──────── Records provided

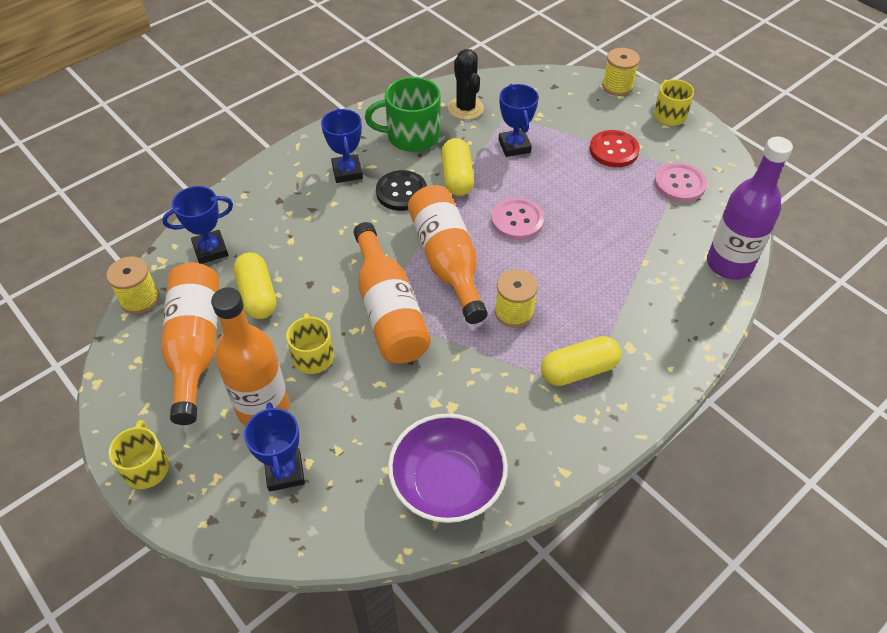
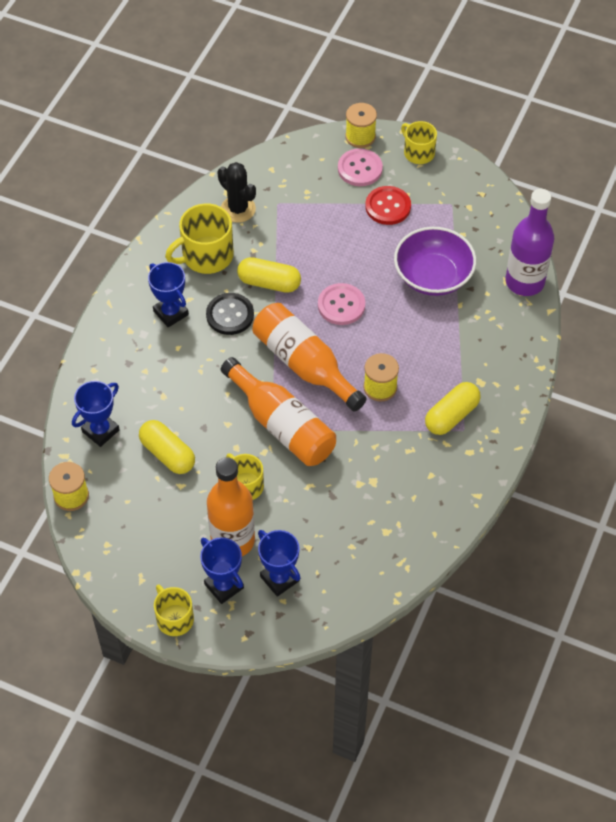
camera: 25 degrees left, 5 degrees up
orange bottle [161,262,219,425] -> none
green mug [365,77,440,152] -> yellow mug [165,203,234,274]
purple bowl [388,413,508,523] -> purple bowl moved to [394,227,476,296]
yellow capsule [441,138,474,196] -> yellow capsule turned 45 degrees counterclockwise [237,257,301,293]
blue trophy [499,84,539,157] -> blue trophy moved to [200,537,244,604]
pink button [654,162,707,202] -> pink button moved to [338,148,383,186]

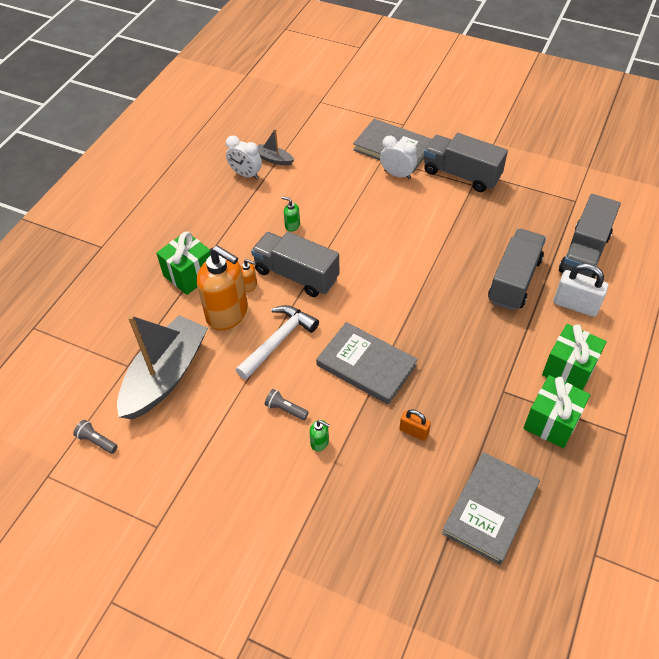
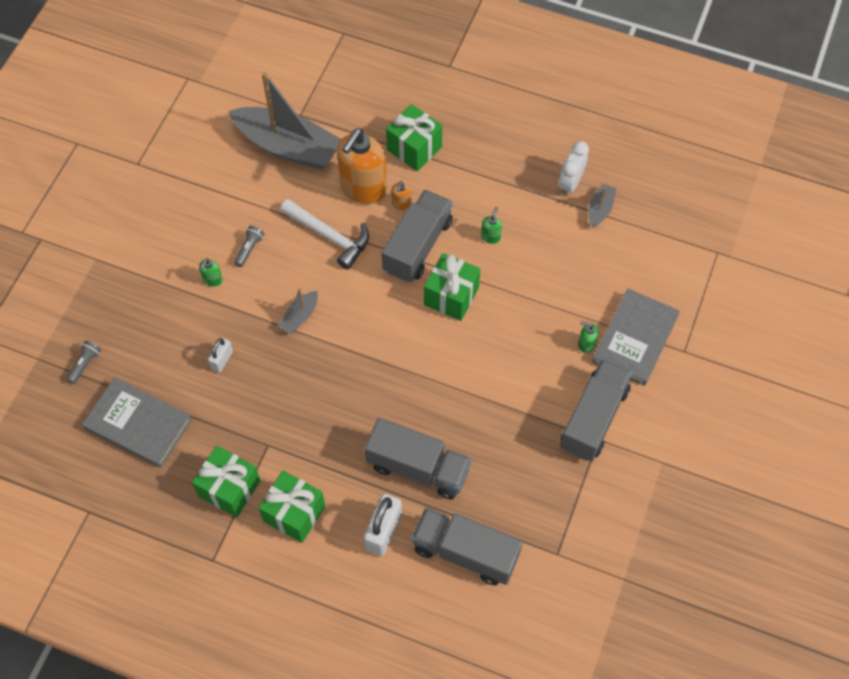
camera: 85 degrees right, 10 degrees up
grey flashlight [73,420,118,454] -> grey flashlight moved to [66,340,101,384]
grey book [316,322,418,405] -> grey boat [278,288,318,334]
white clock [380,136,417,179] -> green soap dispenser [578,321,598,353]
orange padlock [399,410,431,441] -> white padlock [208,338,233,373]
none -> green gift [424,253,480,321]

────────────────

For this exercise, copy the lines from the one that contains "white clock [380,136,417,179]" through the last line of the records, exactly and only those.

white clock [380,136,417,179] -> green soap dispenser [578,321,598,353]
orange padlock [399,410,431,441] -> white padlock [208,338,233,373]
none -> green gift [424,253,480,321]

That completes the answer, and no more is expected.